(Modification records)
==================================================

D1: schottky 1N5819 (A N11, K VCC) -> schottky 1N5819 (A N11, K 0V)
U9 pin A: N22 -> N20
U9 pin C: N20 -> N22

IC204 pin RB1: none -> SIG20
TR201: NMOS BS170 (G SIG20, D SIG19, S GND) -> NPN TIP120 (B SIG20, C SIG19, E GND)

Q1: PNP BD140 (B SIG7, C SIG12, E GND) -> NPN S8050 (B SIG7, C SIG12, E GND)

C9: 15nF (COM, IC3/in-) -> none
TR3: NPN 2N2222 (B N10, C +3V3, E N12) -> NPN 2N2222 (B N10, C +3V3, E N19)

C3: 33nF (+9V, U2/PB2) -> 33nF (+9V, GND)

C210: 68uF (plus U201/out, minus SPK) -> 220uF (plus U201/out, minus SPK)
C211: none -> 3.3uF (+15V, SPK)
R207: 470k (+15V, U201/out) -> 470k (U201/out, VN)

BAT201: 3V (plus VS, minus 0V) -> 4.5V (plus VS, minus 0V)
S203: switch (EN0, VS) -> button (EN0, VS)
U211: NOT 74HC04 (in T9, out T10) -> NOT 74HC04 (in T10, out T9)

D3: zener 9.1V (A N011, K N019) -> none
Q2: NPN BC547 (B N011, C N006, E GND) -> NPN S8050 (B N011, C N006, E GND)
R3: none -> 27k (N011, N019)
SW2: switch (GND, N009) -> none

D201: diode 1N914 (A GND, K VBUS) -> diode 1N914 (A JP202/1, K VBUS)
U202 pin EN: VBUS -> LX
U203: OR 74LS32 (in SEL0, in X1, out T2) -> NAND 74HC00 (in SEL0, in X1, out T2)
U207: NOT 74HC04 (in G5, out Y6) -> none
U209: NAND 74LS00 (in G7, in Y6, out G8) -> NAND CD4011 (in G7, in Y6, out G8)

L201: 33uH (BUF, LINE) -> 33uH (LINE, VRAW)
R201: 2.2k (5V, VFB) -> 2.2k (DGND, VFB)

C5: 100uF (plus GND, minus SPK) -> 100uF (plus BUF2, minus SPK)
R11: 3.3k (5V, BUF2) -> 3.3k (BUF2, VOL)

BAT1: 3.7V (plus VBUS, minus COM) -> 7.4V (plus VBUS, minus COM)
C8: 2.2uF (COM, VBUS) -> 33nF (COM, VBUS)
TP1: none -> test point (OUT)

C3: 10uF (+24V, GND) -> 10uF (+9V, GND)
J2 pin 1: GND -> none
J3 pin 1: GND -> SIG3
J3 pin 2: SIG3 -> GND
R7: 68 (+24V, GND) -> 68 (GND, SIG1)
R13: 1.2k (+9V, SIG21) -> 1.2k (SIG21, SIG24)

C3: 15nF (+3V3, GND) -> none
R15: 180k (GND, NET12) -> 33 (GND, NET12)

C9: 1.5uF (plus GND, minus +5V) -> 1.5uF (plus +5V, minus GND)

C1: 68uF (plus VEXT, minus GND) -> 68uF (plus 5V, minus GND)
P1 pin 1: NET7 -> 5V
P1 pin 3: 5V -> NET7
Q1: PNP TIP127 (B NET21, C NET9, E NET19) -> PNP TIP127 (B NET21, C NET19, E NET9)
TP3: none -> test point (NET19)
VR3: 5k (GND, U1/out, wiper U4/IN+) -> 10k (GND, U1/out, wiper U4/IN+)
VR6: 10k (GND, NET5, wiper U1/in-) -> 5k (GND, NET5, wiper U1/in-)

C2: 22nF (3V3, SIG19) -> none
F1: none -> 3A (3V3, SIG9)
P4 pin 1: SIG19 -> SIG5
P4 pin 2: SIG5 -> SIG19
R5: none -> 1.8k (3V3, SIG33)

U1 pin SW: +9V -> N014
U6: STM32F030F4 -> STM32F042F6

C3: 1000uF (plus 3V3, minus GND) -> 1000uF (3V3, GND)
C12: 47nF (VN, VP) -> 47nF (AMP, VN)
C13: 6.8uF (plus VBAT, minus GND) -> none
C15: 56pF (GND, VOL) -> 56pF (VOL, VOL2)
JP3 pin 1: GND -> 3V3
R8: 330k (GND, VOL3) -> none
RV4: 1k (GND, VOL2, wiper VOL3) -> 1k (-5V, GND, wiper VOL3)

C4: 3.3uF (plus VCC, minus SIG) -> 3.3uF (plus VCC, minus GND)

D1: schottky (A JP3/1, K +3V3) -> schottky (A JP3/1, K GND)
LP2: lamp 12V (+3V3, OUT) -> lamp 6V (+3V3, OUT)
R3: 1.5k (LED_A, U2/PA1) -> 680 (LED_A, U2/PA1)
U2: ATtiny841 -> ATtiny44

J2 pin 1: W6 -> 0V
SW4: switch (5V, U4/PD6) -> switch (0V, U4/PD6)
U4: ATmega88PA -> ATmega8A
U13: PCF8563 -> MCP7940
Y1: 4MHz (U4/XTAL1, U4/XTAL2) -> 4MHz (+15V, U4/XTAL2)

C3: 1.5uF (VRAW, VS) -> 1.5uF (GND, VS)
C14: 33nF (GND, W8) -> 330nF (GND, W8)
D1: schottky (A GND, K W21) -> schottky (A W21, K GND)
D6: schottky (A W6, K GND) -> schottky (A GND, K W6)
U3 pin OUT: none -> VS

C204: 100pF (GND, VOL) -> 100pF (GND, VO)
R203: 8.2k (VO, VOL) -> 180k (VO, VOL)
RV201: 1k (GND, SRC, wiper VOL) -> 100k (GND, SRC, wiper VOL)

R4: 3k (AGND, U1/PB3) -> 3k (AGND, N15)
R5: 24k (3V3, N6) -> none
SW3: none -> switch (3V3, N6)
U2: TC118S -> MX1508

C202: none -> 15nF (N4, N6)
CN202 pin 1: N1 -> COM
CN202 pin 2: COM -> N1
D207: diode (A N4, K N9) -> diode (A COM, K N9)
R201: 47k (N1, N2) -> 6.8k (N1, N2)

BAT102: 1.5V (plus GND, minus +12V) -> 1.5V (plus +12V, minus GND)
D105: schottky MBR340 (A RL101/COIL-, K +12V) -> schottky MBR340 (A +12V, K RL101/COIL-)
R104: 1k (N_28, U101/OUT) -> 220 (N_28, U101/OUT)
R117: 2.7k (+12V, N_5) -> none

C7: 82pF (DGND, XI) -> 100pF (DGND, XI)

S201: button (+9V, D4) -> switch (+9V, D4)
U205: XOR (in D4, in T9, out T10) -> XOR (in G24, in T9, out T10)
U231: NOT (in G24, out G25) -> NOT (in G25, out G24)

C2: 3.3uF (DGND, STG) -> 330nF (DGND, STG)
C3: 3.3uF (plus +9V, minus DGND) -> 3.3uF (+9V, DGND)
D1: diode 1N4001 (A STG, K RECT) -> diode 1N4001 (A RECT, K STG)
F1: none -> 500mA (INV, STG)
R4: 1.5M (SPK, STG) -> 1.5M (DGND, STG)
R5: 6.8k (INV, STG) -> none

==================================================

- _EXERCISE BRIEF_
Given the records above, return exactly the lines starting at the line containing "R5: none -> 1.8k (3V3, SIG33)" and ending at the line containing "LP2: lamp 12V", including both.

- _RESULT_
R5: none -> 1.8k (3V3, SIG33)

U1 pin SW: +9V -> N014
U6: STM32F030F4 -> STM32F042F6

C3: 1000uF (plus 3V3, minus GND) -> 1000uF (3V3, GND)
C12: 47nF (VN, VP) -> 47nF (AMP, VN)
C13: 6.8uF (plus VBAT, minus GND) -> none
C15: 56pF (GND, VOL) -> 56pF (VOL, VOL2)
JP3 pin 1: GND -> 3V3
R8: 330k (GND, VOL3) -> none
RV4: 1k (GND, VOL2, wiper VOL3) -> 1k (-5V, GND, wiper VOL3)

C4: 3.3uF (plus VCC, minus SIG) -> 3.3uF (plus VCC, minus GND)

D1: schottky (A JP3/1, K +3V3) -> schottky (A JP3/1, K GND)
LP2: lamp 12V (+3V3, OUT) -> lamp 6V (+3V3, OUT)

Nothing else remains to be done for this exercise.